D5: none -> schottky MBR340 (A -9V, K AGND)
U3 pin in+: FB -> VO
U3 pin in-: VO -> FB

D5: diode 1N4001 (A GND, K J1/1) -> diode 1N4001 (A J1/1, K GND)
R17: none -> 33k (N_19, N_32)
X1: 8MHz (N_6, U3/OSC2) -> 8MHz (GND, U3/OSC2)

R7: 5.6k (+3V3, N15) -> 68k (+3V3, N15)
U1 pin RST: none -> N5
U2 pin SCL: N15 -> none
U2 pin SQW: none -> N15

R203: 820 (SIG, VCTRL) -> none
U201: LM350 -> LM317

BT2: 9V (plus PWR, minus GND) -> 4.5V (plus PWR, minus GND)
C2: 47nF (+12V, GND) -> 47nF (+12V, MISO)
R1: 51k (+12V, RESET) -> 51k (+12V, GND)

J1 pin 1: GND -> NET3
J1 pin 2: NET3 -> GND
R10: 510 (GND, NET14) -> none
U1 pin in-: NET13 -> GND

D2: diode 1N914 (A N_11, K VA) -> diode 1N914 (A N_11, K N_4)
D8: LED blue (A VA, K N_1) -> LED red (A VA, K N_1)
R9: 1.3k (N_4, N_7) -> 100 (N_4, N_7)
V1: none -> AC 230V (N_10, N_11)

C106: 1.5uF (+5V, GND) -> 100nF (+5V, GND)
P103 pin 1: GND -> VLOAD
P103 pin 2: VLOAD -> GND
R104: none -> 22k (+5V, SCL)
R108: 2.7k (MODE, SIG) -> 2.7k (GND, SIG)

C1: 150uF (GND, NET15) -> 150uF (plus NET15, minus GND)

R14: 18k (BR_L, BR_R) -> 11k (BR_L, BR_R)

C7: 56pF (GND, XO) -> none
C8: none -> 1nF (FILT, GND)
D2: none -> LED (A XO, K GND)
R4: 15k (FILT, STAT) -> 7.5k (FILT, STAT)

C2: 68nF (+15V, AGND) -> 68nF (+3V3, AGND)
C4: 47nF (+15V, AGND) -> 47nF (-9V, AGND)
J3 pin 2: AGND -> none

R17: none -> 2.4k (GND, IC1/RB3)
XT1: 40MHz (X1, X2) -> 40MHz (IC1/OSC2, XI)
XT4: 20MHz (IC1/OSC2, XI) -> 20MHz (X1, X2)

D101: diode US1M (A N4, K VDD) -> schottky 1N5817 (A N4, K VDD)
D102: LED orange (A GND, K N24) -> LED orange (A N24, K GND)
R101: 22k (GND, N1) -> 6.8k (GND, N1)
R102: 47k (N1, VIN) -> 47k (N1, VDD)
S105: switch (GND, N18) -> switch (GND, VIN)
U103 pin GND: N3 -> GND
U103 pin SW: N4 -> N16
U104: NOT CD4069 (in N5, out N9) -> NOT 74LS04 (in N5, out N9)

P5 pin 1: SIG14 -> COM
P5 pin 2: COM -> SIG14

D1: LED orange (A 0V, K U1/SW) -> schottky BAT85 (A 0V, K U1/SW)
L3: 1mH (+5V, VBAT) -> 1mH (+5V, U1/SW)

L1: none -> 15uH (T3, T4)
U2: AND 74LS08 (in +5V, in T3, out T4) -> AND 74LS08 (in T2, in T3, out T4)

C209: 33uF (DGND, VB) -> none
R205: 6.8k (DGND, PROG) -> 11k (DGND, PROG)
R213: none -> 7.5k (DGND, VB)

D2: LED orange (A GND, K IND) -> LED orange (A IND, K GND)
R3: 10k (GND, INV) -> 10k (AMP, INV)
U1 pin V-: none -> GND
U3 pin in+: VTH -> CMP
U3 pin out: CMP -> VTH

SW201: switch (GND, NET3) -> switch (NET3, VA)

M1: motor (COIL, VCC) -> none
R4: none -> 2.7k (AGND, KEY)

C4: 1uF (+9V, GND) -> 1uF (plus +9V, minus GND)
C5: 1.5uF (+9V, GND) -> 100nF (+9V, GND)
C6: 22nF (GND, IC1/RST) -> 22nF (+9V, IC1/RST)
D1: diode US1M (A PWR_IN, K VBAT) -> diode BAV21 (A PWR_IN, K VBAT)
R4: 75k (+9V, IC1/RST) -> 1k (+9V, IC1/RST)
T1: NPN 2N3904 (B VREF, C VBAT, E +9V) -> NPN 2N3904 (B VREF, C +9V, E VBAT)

---*---

- Required work:
Take the lines above from the one containing "L1: none -> 15uH (T3, T4)" to the one containing "D2: LED orange" and retype them exactly, both ends included, with nothing added.

- Task response:
L1: none -> 15uH (T3, T4)
U2: AND 74LS08 (in +5V, in T3, out T4) -> AND 74LS08 (in T2, in T3, out T4)

C209: 33uF (DGND, VB) -> none
R205: 6.8k (DGND, PROG) -> 11k (DGND, PROG)
R213: none -> 7.5k (DGND, VB)

D2: LED orange (A GND, K IND) -> LED orange (A IND, K GND)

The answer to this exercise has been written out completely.